> WORK INSTRUCTION
From the first line to the last, write out the listing exactly.

START SUPPLIED ENTRIES

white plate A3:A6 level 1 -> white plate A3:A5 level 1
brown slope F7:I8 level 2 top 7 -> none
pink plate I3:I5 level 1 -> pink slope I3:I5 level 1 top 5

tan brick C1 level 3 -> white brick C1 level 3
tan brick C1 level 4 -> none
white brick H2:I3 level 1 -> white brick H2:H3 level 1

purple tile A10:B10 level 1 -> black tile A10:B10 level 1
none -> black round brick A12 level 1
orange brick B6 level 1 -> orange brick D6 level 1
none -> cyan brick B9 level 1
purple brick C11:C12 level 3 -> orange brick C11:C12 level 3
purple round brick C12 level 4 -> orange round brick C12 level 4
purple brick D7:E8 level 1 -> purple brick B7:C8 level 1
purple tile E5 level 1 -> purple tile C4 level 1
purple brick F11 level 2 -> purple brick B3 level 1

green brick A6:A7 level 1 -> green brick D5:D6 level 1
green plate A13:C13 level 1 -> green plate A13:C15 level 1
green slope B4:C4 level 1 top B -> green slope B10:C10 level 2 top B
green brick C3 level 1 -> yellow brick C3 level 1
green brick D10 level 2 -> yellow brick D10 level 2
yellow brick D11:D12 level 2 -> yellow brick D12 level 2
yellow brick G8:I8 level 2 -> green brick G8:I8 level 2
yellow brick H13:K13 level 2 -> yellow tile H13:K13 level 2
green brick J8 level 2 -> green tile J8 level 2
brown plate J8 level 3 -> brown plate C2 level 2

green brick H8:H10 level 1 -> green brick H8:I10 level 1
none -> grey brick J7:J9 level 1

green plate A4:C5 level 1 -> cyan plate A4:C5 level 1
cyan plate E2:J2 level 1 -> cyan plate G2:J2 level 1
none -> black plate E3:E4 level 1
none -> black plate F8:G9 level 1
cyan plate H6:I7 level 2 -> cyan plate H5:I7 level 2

END SUPPLIED ENTRIES

> RESULT
white plate A3:A6 level 1 -> white plate A3:A5 level 1
brown slope F7:I8 level 2 top 7 -> none
pink plate I3:I5 level 1 -> pink slope I3:I5 level 1 top 5

tan brick C1 level 3 -> white brick C1 level 3
tan brick C1 level 4 -> none
white brick H2:I3 level 1 -> white brick H2:H3 level 1

purple tile A10:B10 level 1 -> black tile A10:B10 level 1
none -> black round brick A12 level 1
orange brick B6 level 1 -> orange brick D6 level 1
none -> cyan brick B9 level 1
purple brick C11:C12 level 3 -> orange brick C11:C12 level 3
purple round brick C12 level 4 -> orange round brick C12 level 4
purple brick D7:E8 level 1 -> purple brick B7:C8 level 1
purple tile E5 level 1 -> purple tile C4 level 1
purple brick F11 level 2 -> purple brick B3 level 1

green brick A6:A7 level 1 -> green brick D5:D6 level 1
green plate A13:C13 level 1 -> green plate A13:C15 level 1
green slope B4:C4 level 1 top B -> green slope B10:C10 level 2 top B
green brick C3 level 1 -> yellow brick C3 level 1
green brick D10 level 2 -> yellow brick D10 level 2
yellow brick D11:D12 level 2 -> yellow brick D12 level 2
yellow brick G8:I8 level 2 -> green brick G8:I8 level 2
yellow brick H13:K13 level 2 -> yellow tile H13:K13 level 2
green brick J8 level 2 -> green tile J8 level 2
brown plate J8 level 3 -> brown plate C2 level 2

green brick H8:H10 level 1 -> green brick H8:I10 level 1
none -> grey brick J7:J9 level 1

green plate A4:C5 level 1 -> cyan plate A4:C5 level 1
cyan plate E2:J2 level 1 -> cyan plate G2:J2 level 1
none -> black plate E3:E4 level 1
none -> black plate F8:G9 level 1
cyan plate H6:I7 level 2 -> cyan plate H5:I7 level 2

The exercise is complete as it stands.